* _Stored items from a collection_
========

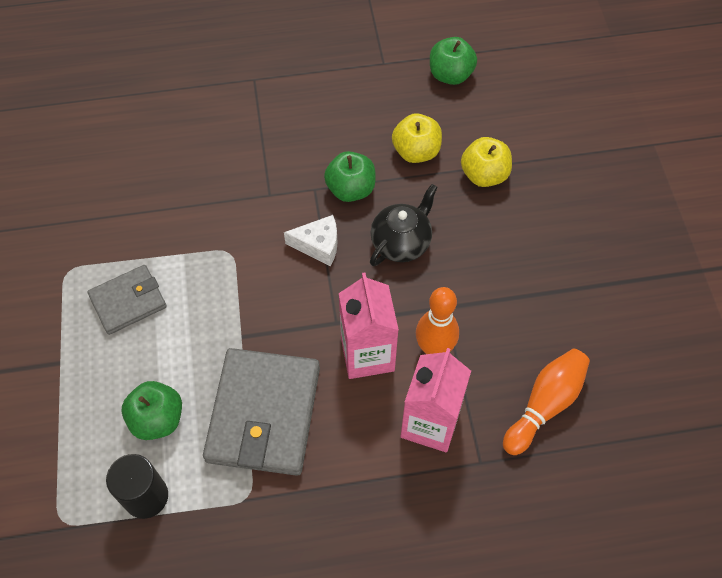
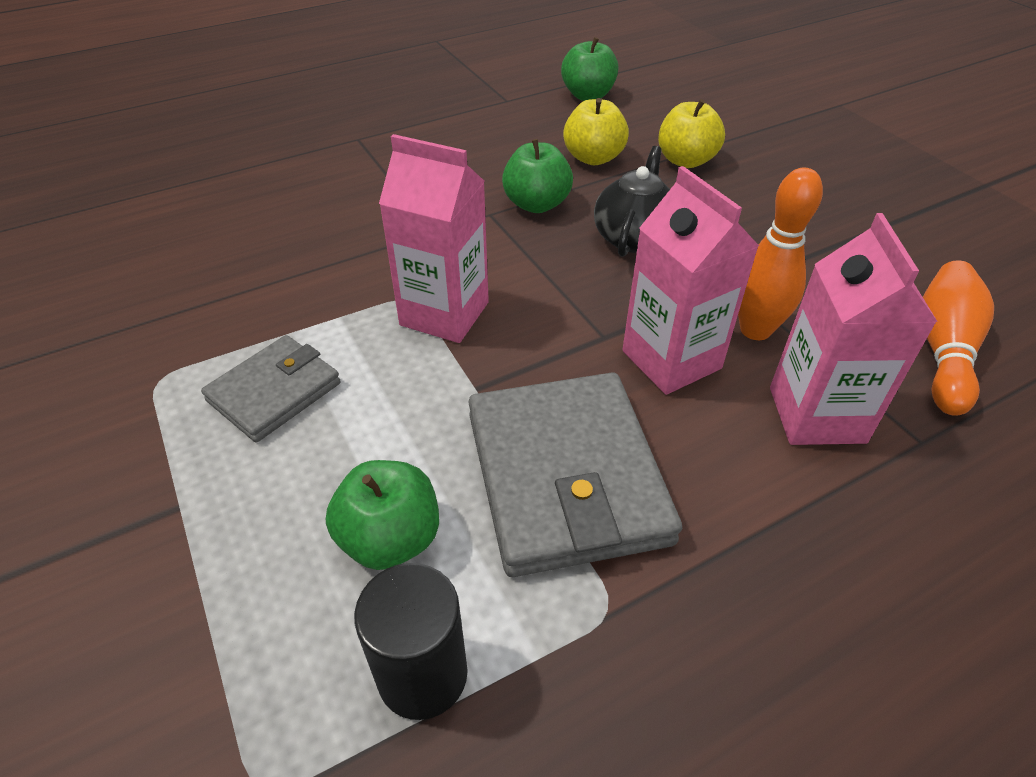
camera: 20 degrees left, 15 degrees down
(247, 272) = (444, 314): none -> pink carton
(318, 245) = (529, 264): white cheese -> none

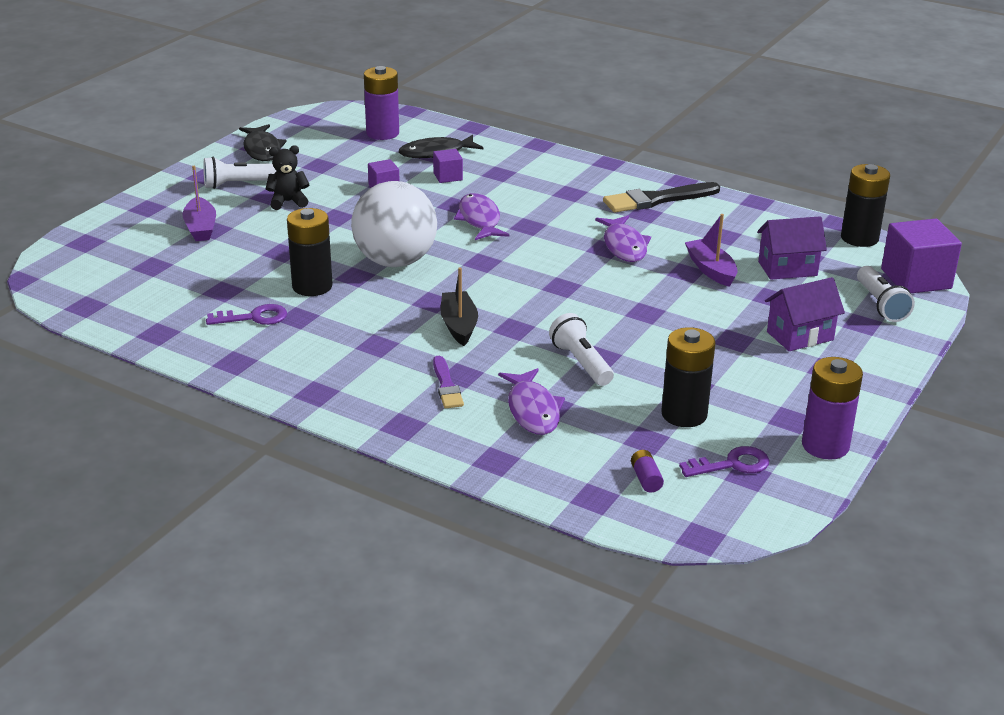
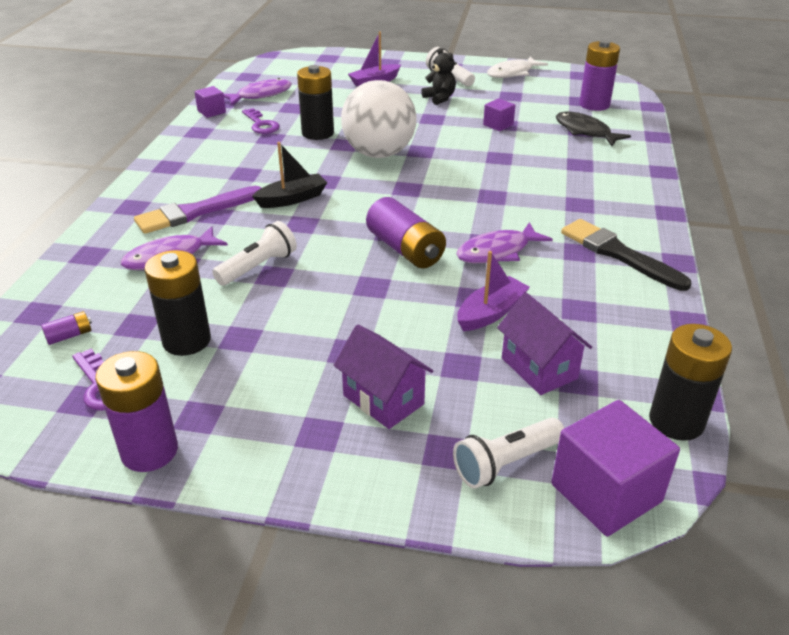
camera: 70 degrees right, 5 degrees up
(262, 149) = (512, 73): black fish -> white fish
(446, 386) = (195, 212): purple brush -> purple brush, size x1.70
(448, 176) = (547, 144): purple cube -> purple cube (211, 112)
(479, 219) = (482, 172): purple fish -> purple fish (261, 95)
(595, 285) = (405, 249): none -> purple battery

========

Set down exactly the lines beginning at the one that holds "(479, 219) = (482, 172): purple" and ending with the last line of the data.

* _Task response_
(479, 219) = (482, 172): purple fish -> purple fish (261, 95)
(595, 285) = (405, 249): none -> purple battery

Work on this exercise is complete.